- [TASK TO CARRY OUT]
Exactly the lines from the start of the data through the line containing "D112: diode 1N914" should be output, with both ends kept and nothing added.

*** ENTRIES SUPPLIED ***

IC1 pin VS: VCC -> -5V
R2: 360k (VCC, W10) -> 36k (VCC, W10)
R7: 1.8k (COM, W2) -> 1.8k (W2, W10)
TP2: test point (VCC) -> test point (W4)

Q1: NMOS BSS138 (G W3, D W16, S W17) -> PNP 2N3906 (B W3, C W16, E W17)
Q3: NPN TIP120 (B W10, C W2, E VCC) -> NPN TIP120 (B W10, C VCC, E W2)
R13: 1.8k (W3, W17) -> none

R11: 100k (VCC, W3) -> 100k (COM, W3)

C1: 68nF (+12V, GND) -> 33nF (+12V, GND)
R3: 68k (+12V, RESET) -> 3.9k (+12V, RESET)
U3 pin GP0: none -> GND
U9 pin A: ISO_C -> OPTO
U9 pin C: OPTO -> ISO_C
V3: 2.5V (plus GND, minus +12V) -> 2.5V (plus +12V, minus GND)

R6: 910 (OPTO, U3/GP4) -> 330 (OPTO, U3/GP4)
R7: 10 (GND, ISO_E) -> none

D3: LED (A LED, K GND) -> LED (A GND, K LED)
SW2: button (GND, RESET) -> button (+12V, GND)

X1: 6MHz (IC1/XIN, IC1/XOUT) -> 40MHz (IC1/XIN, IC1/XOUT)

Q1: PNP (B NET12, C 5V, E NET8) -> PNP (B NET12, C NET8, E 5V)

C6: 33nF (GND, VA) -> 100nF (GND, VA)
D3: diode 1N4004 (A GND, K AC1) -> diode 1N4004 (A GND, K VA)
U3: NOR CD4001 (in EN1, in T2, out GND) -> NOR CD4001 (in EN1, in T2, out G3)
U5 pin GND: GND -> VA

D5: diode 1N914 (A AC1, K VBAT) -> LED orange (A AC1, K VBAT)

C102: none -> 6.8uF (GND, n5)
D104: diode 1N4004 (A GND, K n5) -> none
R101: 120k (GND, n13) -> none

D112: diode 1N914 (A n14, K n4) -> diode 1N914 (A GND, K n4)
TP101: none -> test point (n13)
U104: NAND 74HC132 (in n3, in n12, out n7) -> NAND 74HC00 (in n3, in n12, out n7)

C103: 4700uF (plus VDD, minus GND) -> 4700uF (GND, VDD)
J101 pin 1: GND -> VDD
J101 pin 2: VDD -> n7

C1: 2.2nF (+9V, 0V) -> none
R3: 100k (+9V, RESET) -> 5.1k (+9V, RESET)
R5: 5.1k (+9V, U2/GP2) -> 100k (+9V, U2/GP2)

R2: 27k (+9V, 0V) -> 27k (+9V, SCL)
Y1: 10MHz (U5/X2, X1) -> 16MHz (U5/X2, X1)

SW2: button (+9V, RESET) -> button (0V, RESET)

***

- [EXERCISE RESPONSE]
IC1 pin VS: VCC -> -5V
R2: 360k (VCC, W10) -> 36k (VCC, W10)
R7: 1.8k (COM, W2) -> 1.8k (W2, W10)
TP2: test point (VCC) -> test point (W4)

Q1: NMOS BSS138 (G W3, D W16, S W17) -> PNP 2N3906 (B W3, C W16, E W17)
Q3: NPN TIP120 (B W10, C W2, E VCC) -> NPN TIP120 (B W10, C VCC, E W2)
R13: 1.8k (W3, W17) -> none

R11: 100k (VCC, W3) -> 100k (COM, W3)

C1: 68nF (+12V, GND) -> 33nF (+12V, GND)
R3: 68k (+12V, RESET) -> 3.9k (+12V, RESET)
U3 pin GP0: none -> GND
U9 pin A: ISO_C -> OPTO
U9 pin C: OPTO -> ISO_C
V3: 2.5V (plus GND, minus +12V) -> 2.5V (plus +12V, minus GND)

R6: 910 (OPTO, U3/GP4) -> 330 (OPTO, U3/GP4)
R7: 10 (GND, ISO_E) -> none

D3: LED (A LED, K GND) -> LED (A GND, K LED)
SW2: button (GND, RESET) -> button (+12V, GND)

X1: 6MHz (IC1/XIN, IC1/XOUT) -> 40MHz (IC1/XIN, IC1/XOUT)

Q1: PNP (B NET12, C 5V, E NET8) -> PNP (B NET12, C NET8, E 5V)

C6: 33nF (GND, VA) -> 100nF (GND, VA)
D3: diode 1N4004 (A GND, K AC1) -> diode 1N4004 (A GND, K VA)
U3: NOR CD4001 (in EN1, in T2, out GND) -> NOR CD4001 (in EN1, in T2, out G3)
U5 pin GND: GND -> VA

D5: diode 1N914 (A AC1, K VBAT) -> LED orange (A AC1, K VBAT)

C102: none -> 6.8uF (GND, n5)
D104: diode 1N4004 (A GND, K n5) -> none
R101: 120k (GND, n13) -> none

D112: diode 1N914 (A n14, K n4) -> diode 1N914 (A GND, K n4)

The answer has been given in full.